What you are asked to do =>
The output has to be the full set of records, reproduced exactly, minus any picture.

Task material =>
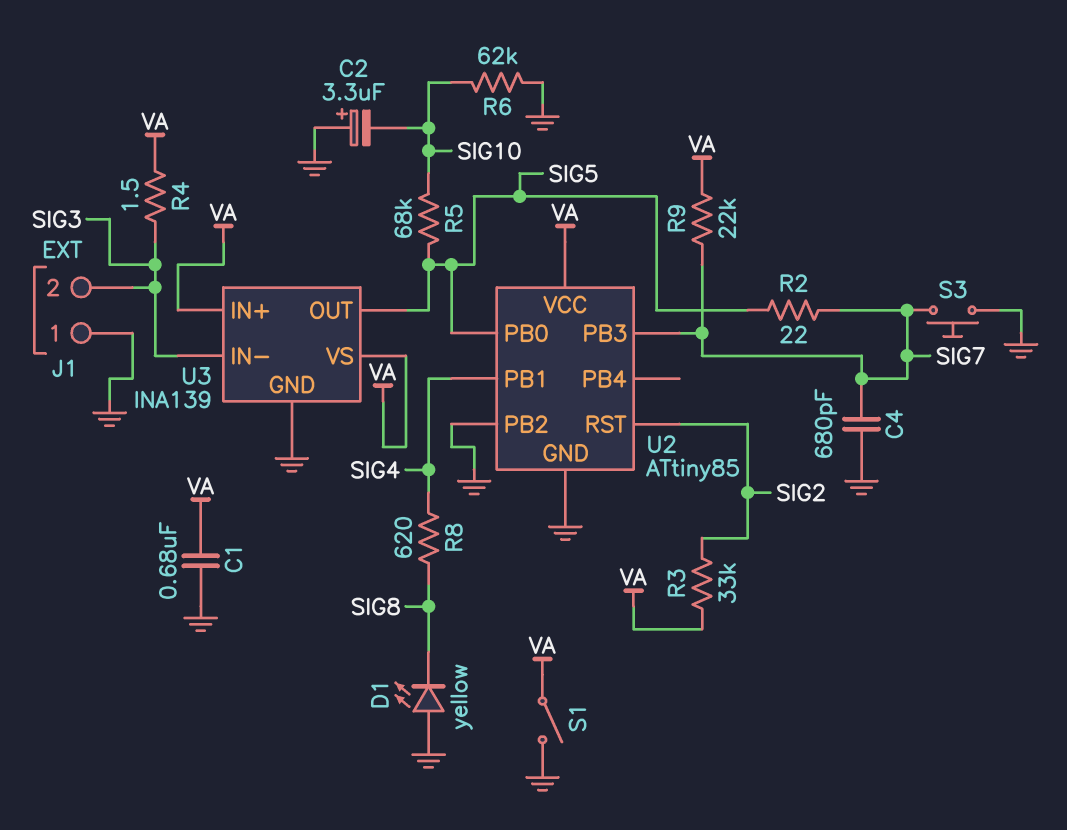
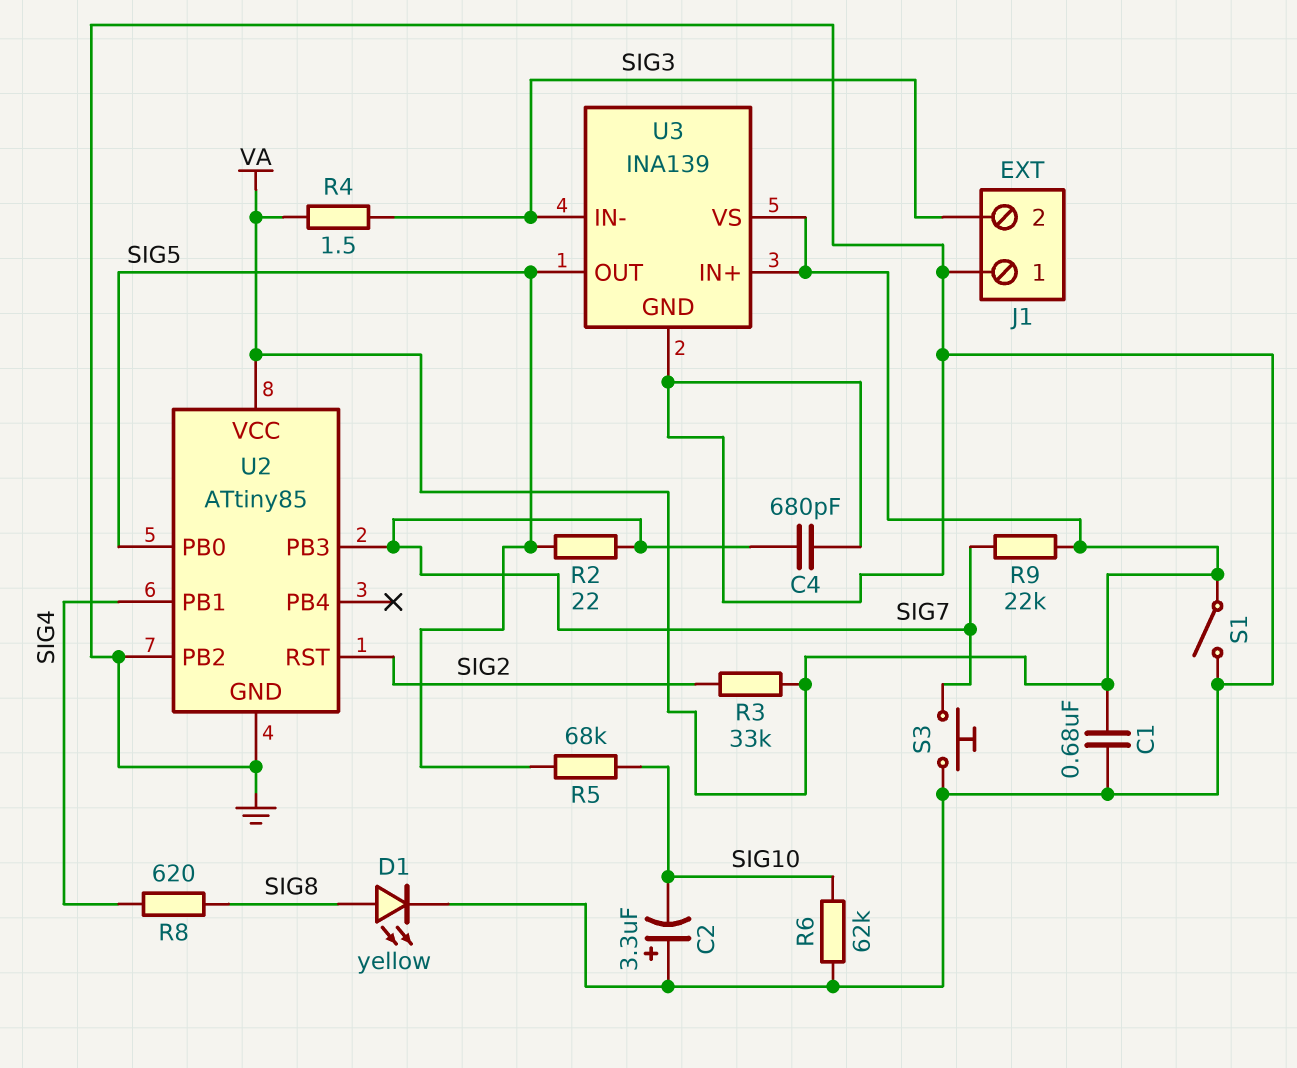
D1: LED yellow (A GND, K SIG8) -> LED yellow (A SIG8, K GND)

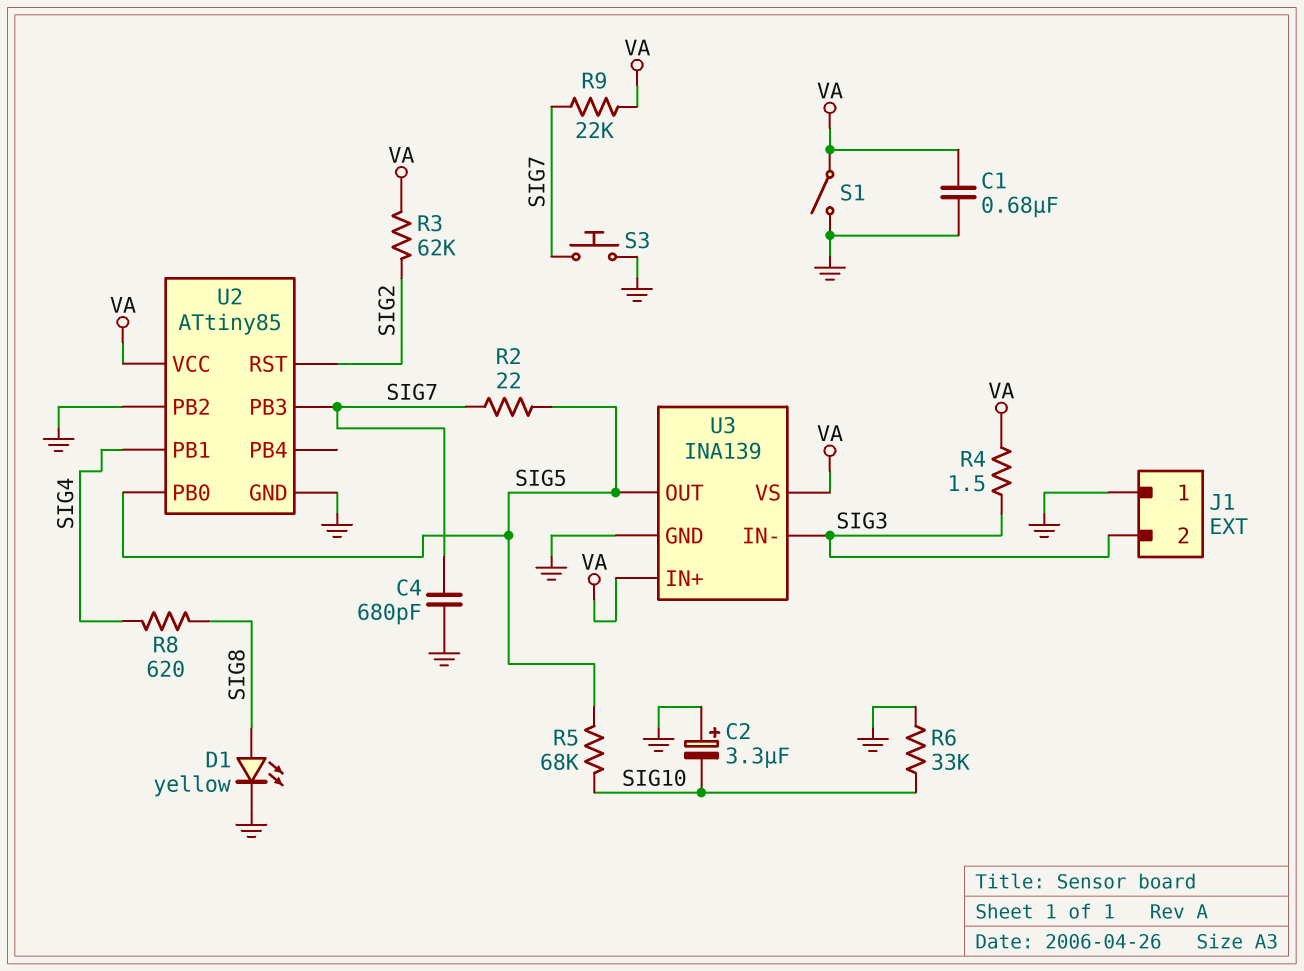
R3: 33k (SIG2, VA) -> 62k (SIG2, VA)
R6: 62k (GND, SIG10) -> 33k (GND, SIG10)

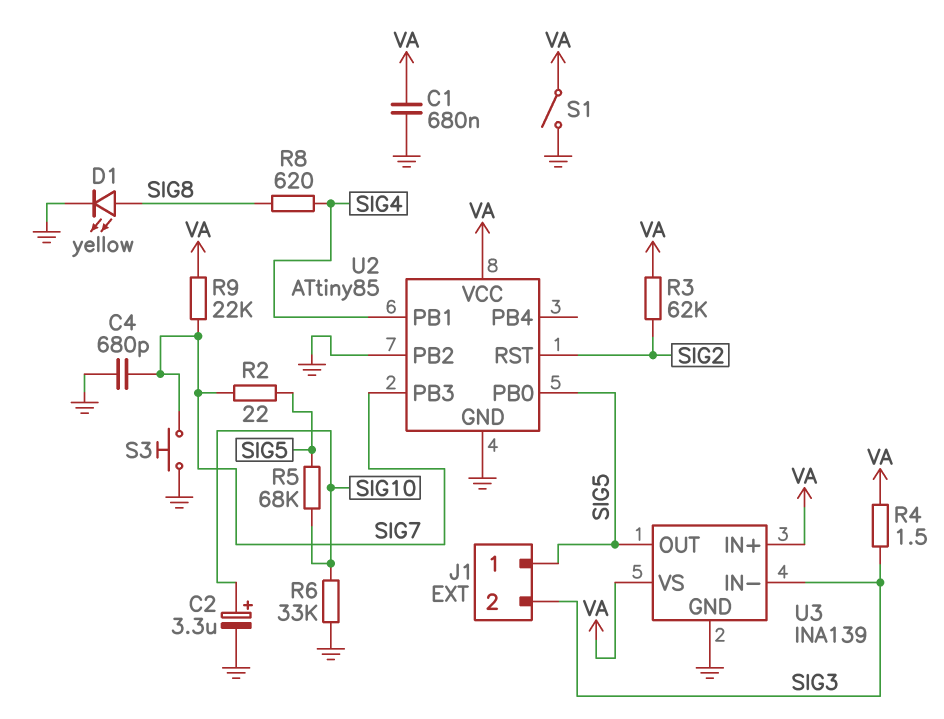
C2: 3.3uF (plus GND, minus SIG10) -> 3.3uF (plus SIG10, minus GND)
J1 pin 1: GND -> SIG5

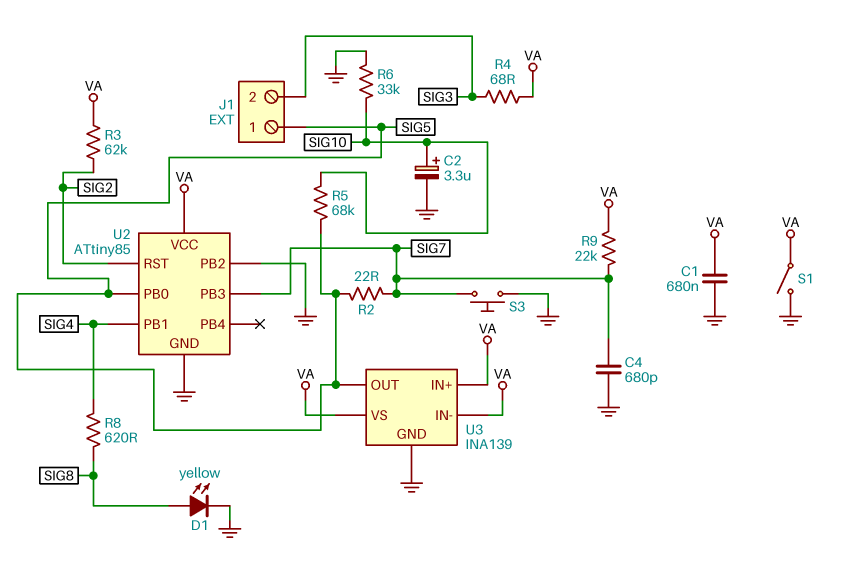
R4: 1.5 (SIG3, VA) -> 68 (SIG3, VA)
U3 pin IN-: SIG3 -> VA

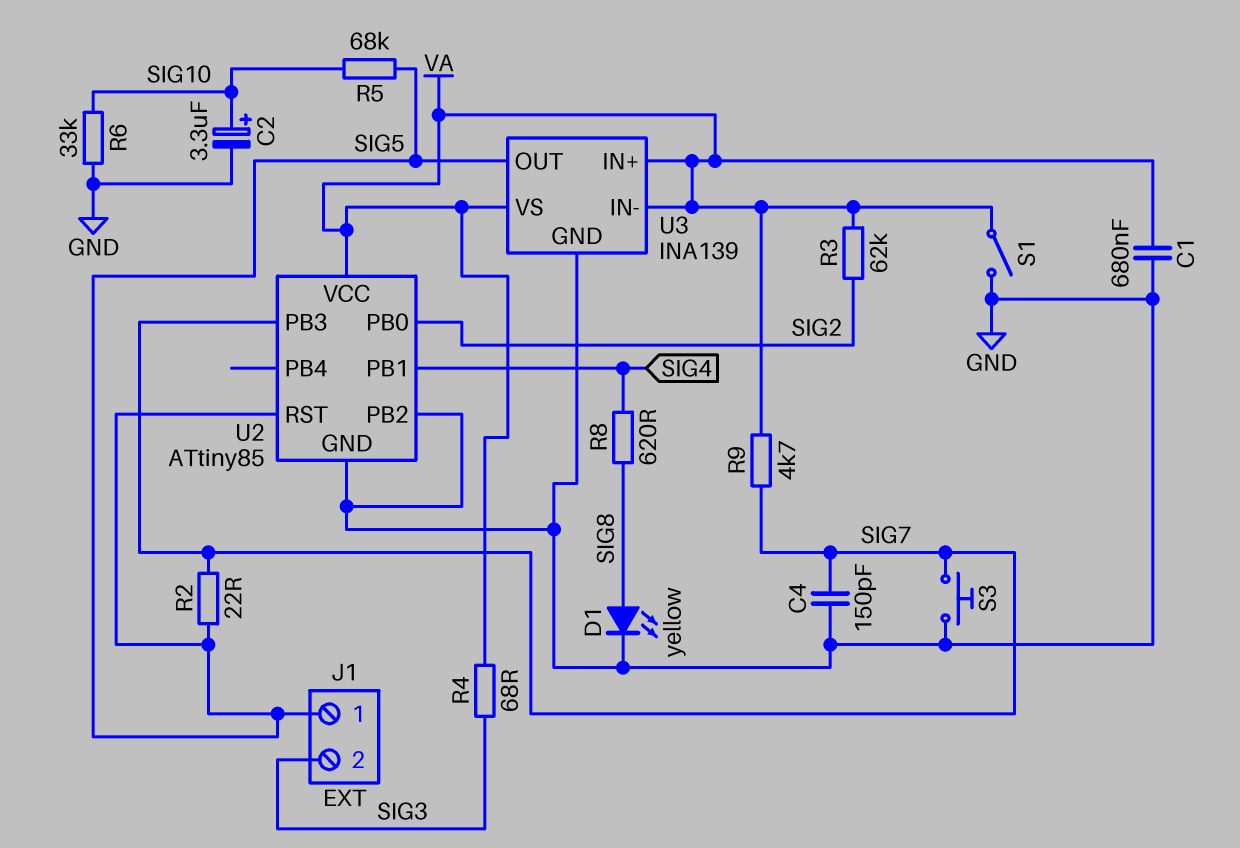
C4: 680pF (GND, SIG7) -> 150pF (GND, SIG7)
R9: 22k (SIG7, VA) -> 4.7k (SIG7, VA)
U2 pin PB0: SIG5 -> SIG2
U2 pin RST: SIG2 -> SIG5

Reply to the task =>
D1: LED yellow (A GND, K SIG8) -> LED yellow (A SIG8, K GND)

R3: 33k (SIG2, VA) -> 62k (SIG2, VA)
R6: 62k (GND, SIG10) -> 33k (GND, SIG10)

C2: 3.3uF (plus GND, minus SIG10) -> 3.3uF (plus SIG10, minus GND)
J1 pin 1: GND -> SIG5

R4: 1.5 (SIG3, VA) -> 68 (SIG3, VA)
U3 pin IN-: SIG3 -> VA

C4: 680pF (GND, SIG7) -> 150pF (GND, SIG7)
R9: 22k (SIG7, VA) -> 4.7k (SIG7, VA)
U2 pin PB0: SIG5 -> SIG2
U2 pin RST: SIG2 -> SIG5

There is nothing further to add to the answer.